Instructions for the task
Each record below should be returned exactly, with its pictures left out.

+--

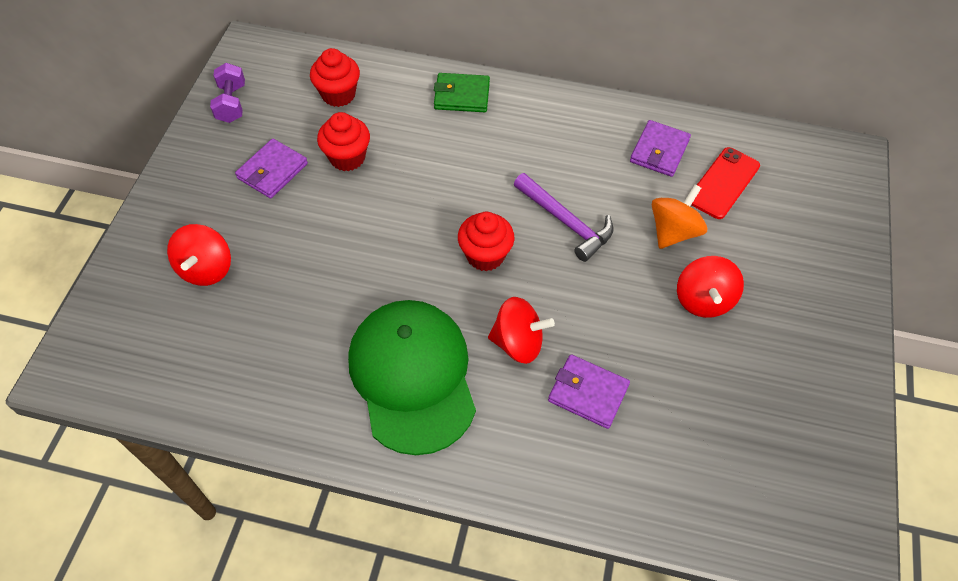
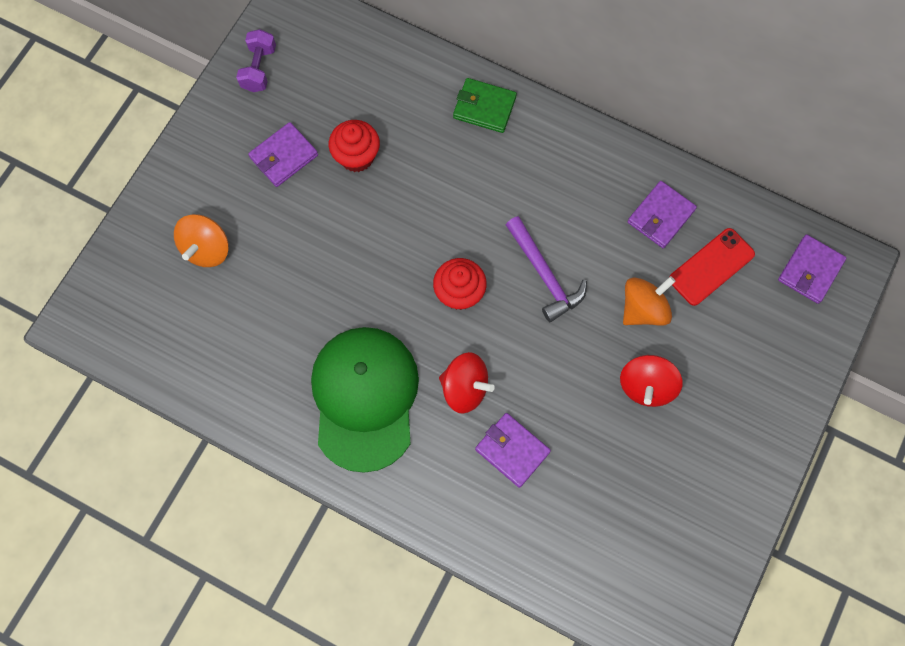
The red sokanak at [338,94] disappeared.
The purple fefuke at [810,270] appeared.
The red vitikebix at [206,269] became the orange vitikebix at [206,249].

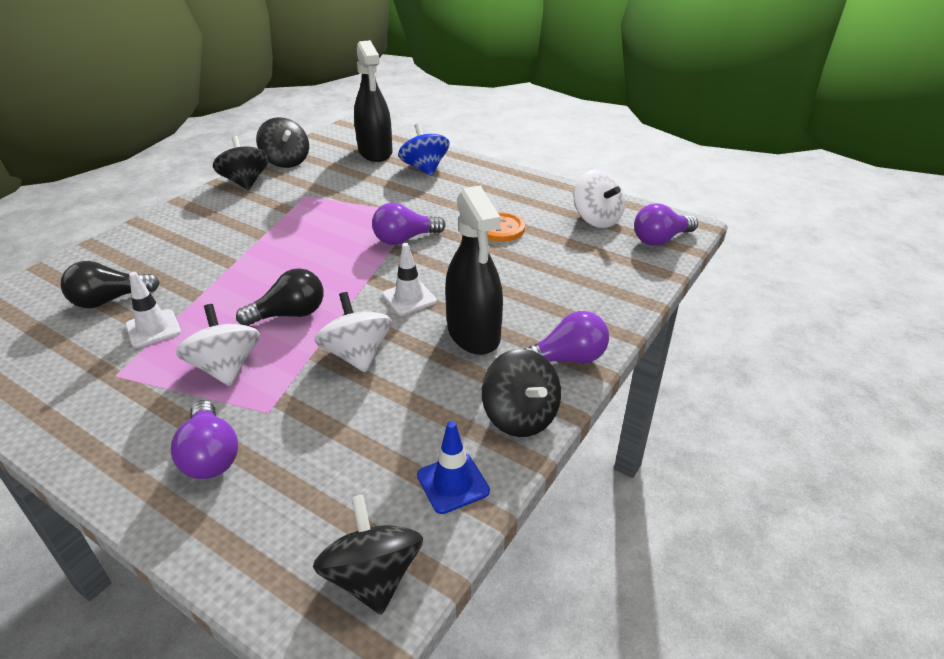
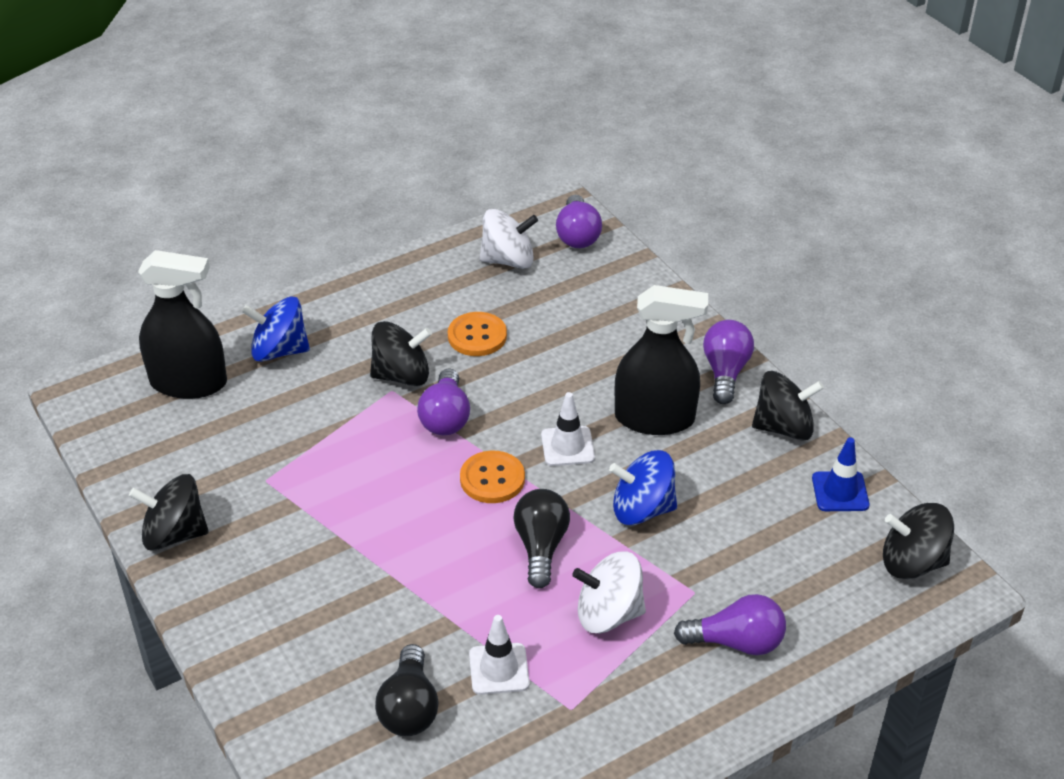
The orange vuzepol at [492,479] appeared.
The black vitikebix moved from [286,161] to [402,375].
The white vitikebix at [357,355] became the blue vitikebix at [642,509].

+--

Your solution
The red sokanak at [338,94] disappeared.
The purple fefuke at [810,270] appeared.
The red vitikebix at [206,269] became the orange vitikebix at [206,249].

The orange vuzepol at [492,479] appeared.
The black vitikebix moved from [286,161] to [402,375].
The white vitikebix at [357,355] became the blue vitikebix at [642,509].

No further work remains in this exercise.